### THE PROBLEM
All lines below starting at the one that holds "[(178,104),(193,100),(188,86),(174,91),(178,104)]" and ending at the one that holds "[(125,126),(141,123),(139,110),(123,113),(125,126)]" should be printed exactly, ends included. Pictures should not be printed, nor anything else.

>>>>>

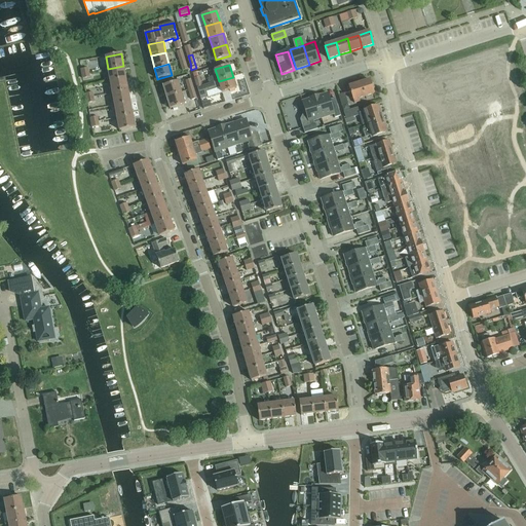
[(461,91),(506,90),(506,65),(461,65),(461,91)]
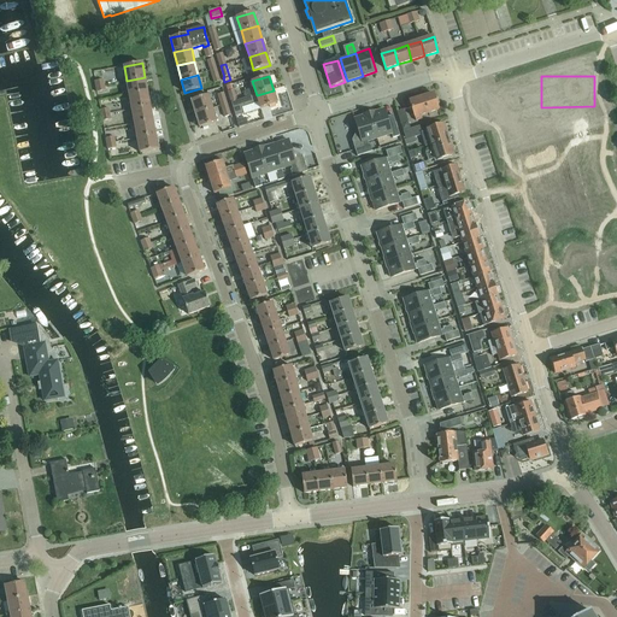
[(129,95),(147,92),(145,77),(127,81),(129,95)]
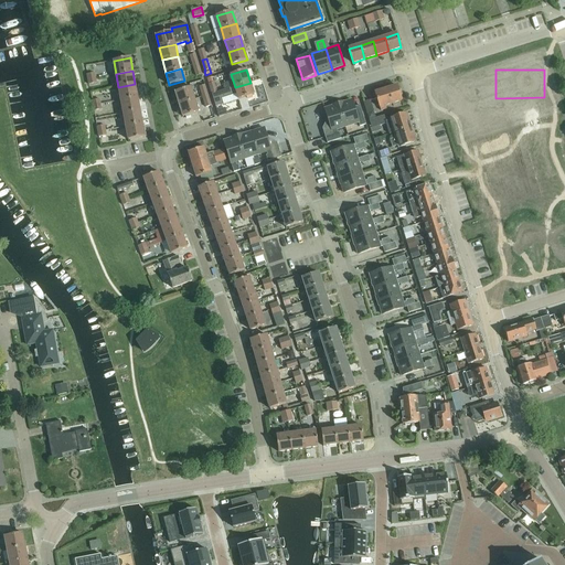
[(217,93),(212,95),(215,105),(215,107),(223,105),(221,98),(236,93),(238,99),(247,96),(247,98),(253,96),(252,95),(254,94),(251,83),(235,87),(217,93)]
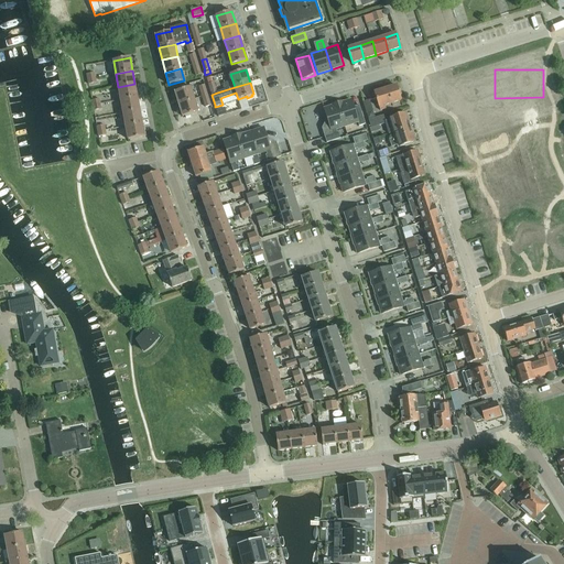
[(134,84),(118,87),(121,100),(138,97),(134,84)]
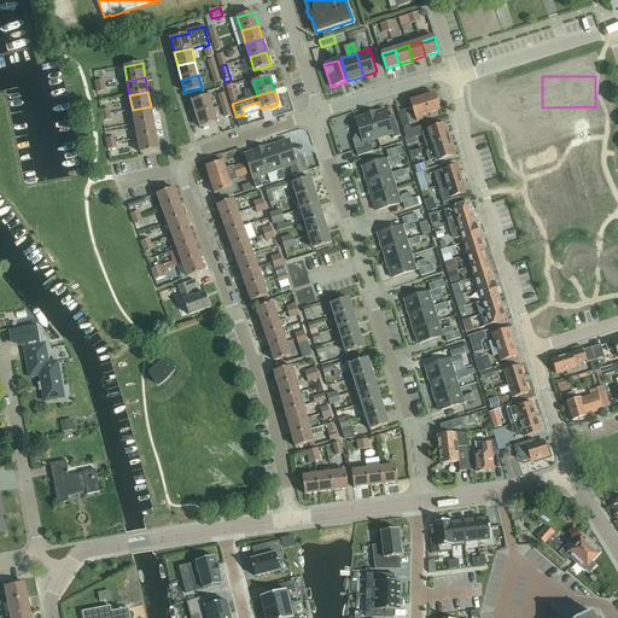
[(439,110),(435,94),(426,97),(425,95),(420,97),(419,99),(409,101),(415,121),(423,120),(421,116),(439,110)]
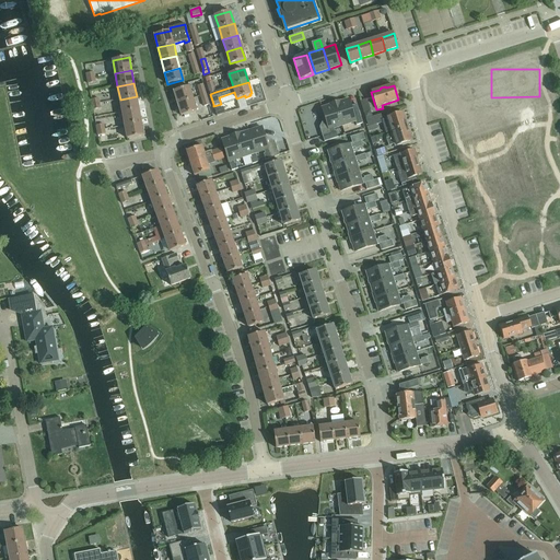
[(178,104),(193,100),(188,86),(174,91),(178,104)]
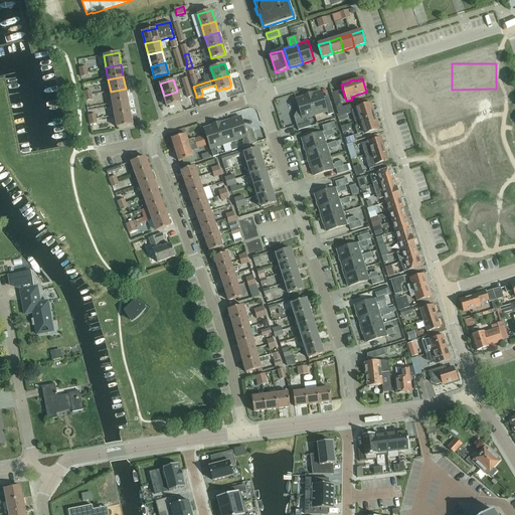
[(126,89),(111,92),(113,104),(128,101),(126,89)]
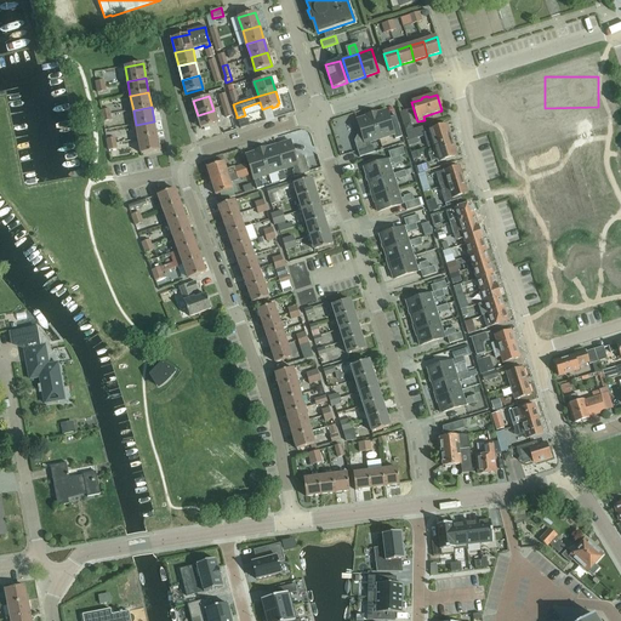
[(217,124),(214,110),(198,115),(201,129),(204,127),(204,130),(209,127),(209,126),(217,124)]
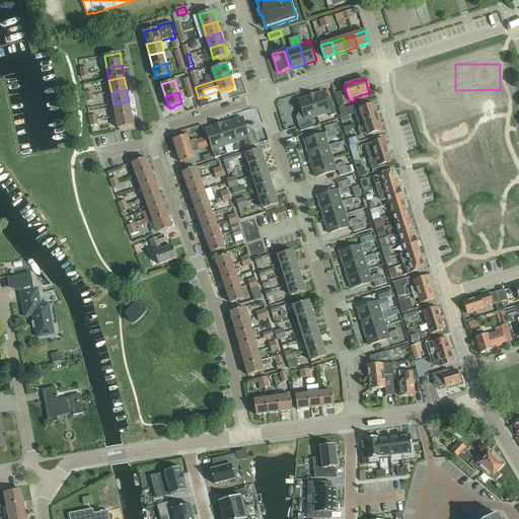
[(310,95),(317,117),(328,113),(330,117),(336,115),(330,96),(324,98),(322,92),(315,94),(315,93),(310,95)]
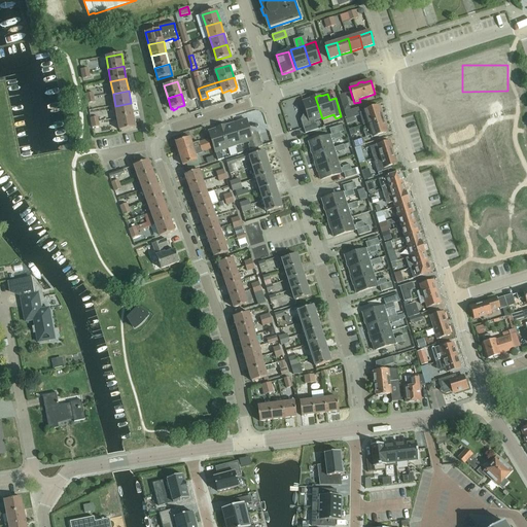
[(344,110),(354,107),(351,95),(340,98),(344,110)]
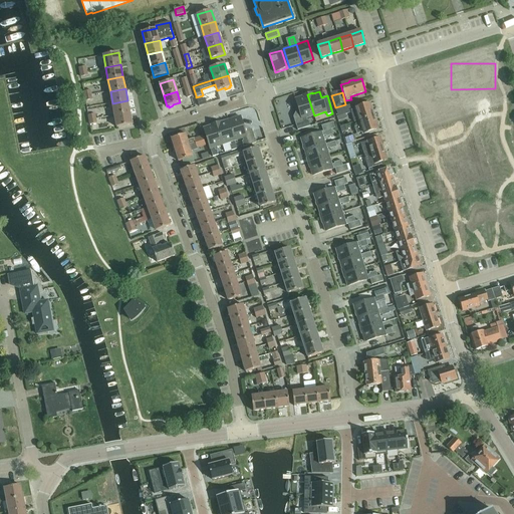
[(305,117),(314,115),(307,94),(302,95),(302,96),(295,98),(298,109),(296,110),(293,116),(297,131),(310,126),(308,120),(306,120),(305,117)]
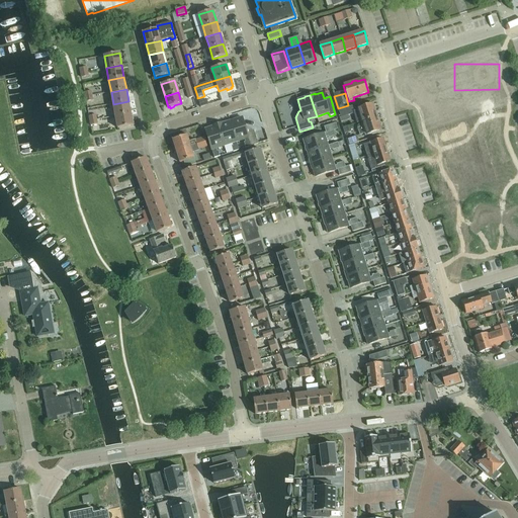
[(430,100),(421,116),(425,119),(435,102),(430,100)]
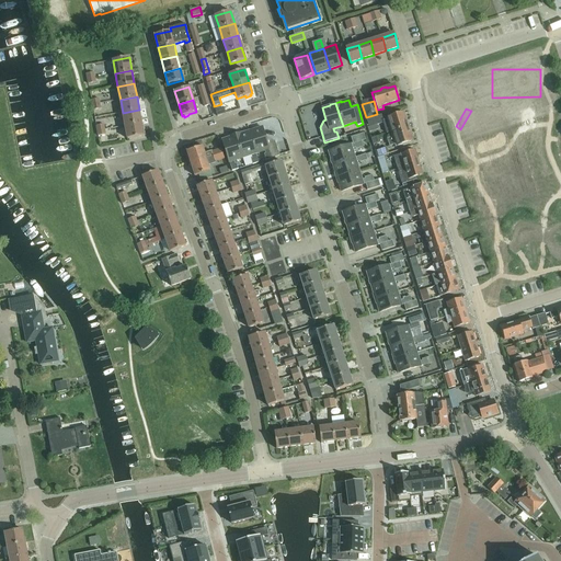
[(125,126),(141,123),(139,110),(123,113),(125,126)]
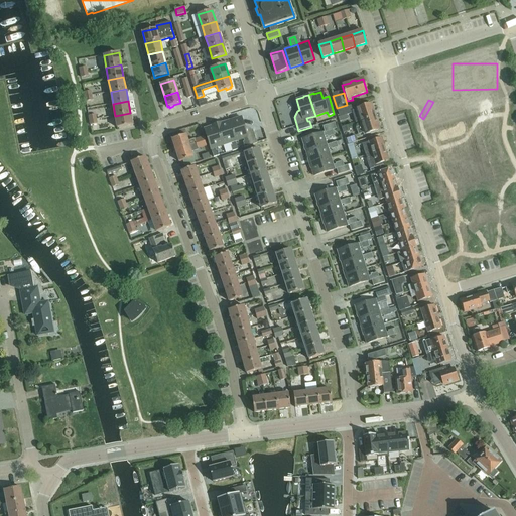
[(356,109),(354,110),(352,110),(353,113),(356,123),(360,122),(360,121),(374,116),(372,110),(374,109),(373,105),(371,105),(370,103),(355,108),(356,109)]
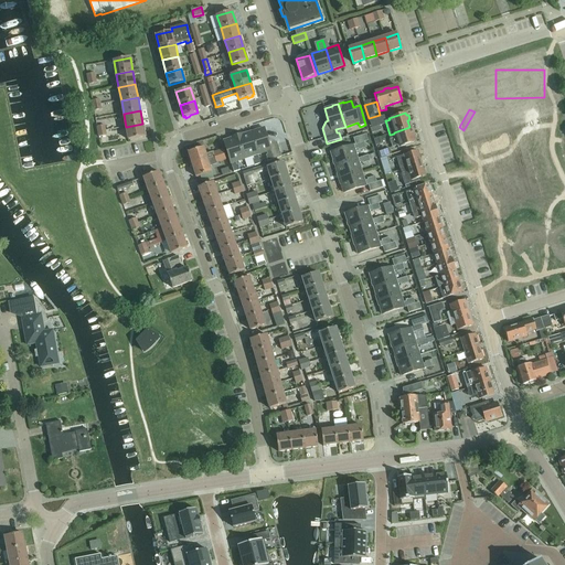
[(552,132),(562,130),(557,113),(547,115),(552,132)]
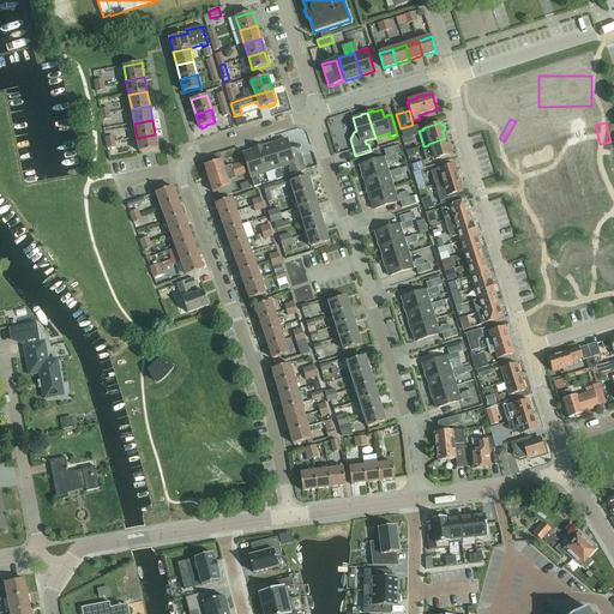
[(401,131),(404,139),(420,134),(419,131),(421,131),(419,125),(401,131)]
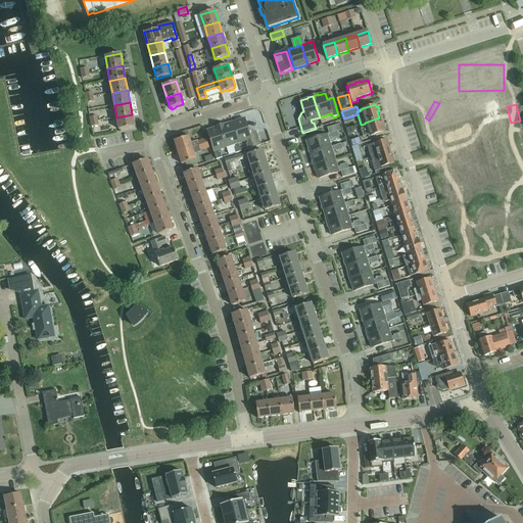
[(132,114),(116,117),(119,130),(134,127),(132,114)]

<<<<<

### ANSWER TO THIS EXERCISE
[(178,104),(193,100),(188,86),(174,91),(178,104)]
[(126,89),(111,92),(113,104),(128,101),(126,89)]
[(217,124),(214,110),(198,115),(201,129),(204,127),(204,130),(209,127),(209,126),(217,124)]
[(310,95),(317,117),(328,113),(330,117),(336,115),(330,96),(324,98),(322,92),(315,94),(315,93),(310,95)]
[(344,110),(354,107),(351,95),(340,98),(344,110)]
[(305,117),(314,115),(307,94),(302,95),(302,96),(295,98),(298,109),(296,110),(293,116),(297,131),(310,126),(308,120),(306,120),(305,117)]
[(430,100),(421,116),(425,119),(435,102),(430,100)]
[(125,126),(141,123),(139,110),(123,113),(125,126)]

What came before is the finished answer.